Please quote exactly the lines below from the line containing "C7: 1uF (AGND, VDD) -> 3.3uF (AGND, VDD)" to the line containing "U3 pin MCLR: none -> AGND", both lines included, and nothing else.

*** Given data

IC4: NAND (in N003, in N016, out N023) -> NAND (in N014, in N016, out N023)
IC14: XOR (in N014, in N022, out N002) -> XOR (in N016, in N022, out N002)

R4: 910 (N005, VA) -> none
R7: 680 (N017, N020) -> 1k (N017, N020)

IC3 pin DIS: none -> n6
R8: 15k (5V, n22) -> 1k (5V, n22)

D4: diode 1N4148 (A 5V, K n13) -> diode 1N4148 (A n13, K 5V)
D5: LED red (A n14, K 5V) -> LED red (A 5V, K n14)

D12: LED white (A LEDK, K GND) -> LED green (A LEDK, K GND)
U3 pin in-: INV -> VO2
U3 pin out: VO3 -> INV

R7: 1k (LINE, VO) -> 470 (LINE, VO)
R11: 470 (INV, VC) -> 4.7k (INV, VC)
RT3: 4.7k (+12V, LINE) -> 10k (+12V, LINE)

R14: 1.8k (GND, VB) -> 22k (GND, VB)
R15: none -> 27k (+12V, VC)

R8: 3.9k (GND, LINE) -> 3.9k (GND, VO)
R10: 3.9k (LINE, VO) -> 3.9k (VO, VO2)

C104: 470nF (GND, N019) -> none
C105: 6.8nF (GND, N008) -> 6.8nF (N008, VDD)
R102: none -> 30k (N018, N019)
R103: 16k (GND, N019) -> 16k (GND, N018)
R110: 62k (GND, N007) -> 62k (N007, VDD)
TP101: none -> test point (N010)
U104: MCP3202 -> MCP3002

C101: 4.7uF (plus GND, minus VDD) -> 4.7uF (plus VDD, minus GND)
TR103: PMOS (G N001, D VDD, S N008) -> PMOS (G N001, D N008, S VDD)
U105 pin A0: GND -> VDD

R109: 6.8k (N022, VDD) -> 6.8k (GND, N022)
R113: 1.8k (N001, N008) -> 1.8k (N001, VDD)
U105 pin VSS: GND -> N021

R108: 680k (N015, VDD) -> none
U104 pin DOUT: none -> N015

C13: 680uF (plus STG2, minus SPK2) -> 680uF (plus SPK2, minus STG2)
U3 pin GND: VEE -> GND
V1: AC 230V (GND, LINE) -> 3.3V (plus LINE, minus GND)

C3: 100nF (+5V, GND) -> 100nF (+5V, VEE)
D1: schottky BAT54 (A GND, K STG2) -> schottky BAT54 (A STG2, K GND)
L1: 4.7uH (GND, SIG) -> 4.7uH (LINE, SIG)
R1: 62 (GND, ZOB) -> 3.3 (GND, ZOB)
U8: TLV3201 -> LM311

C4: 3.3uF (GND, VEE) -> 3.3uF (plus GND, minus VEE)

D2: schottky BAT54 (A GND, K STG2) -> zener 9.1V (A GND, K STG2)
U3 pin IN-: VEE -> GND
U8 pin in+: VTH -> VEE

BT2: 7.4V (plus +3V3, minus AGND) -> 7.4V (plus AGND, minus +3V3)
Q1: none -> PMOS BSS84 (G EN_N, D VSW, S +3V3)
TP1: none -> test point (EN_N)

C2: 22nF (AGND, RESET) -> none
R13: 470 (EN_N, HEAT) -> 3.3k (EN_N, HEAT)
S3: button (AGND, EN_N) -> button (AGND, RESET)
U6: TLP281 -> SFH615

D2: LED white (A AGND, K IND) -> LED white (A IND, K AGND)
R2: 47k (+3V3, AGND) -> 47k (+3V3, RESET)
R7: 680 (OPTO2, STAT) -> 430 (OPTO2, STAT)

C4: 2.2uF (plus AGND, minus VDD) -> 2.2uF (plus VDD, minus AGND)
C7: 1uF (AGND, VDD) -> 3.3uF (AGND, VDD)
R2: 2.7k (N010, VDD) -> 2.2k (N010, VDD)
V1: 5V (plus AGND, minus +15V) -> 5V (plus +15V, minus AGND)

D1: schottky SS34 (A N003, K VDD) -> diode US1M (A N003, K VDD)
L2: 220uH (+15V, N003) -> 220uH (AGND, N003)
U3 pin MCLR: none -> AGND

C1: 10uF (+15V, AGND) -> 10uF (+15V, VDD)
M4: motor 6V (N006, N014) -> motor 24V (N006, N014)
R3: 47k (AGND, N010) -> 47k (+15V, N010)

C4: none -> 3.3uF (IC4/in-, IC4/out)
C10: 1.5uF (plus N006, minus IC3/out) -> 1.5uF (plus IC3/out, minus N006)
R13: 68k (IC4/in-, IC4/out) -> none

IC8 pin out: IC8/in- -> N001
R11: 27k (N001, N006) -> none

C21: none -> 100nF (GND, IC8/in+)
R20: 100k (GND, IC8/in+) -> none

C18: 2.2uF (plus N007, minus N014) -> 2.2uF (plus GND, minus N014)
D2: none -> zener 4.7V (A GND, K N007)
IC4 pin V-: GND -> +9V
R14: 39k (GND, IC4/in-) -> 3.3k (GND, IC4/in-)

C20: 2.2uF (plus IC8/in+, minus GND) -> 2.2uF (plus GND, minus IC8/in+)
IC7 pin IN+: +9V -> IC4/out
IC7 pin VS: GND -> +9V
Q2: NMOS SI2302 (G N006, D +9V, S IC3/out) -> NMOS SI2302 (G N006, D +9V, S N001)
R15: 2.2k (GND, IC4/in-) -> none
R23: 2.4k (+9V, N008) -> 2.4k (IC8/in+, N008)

******

*Written answer:*
C7: 1uF (AGND, VDD) -> 3.3uF (AGND, VDD)
R2: 2.7k (N010, VDD) -> 2.2k (N010, VDD)
V1: 5V (plus AGND, minus +15V) -> 5V (plus +15V, minus AGND)

D1: schottky SS34 (A N003, K VDD) -> diode US1M (A N003, K VDD)
L2: 220uH (+15V, N003) -> 220uH (AGND, N003)
U3 pin MCLR: none -> AGND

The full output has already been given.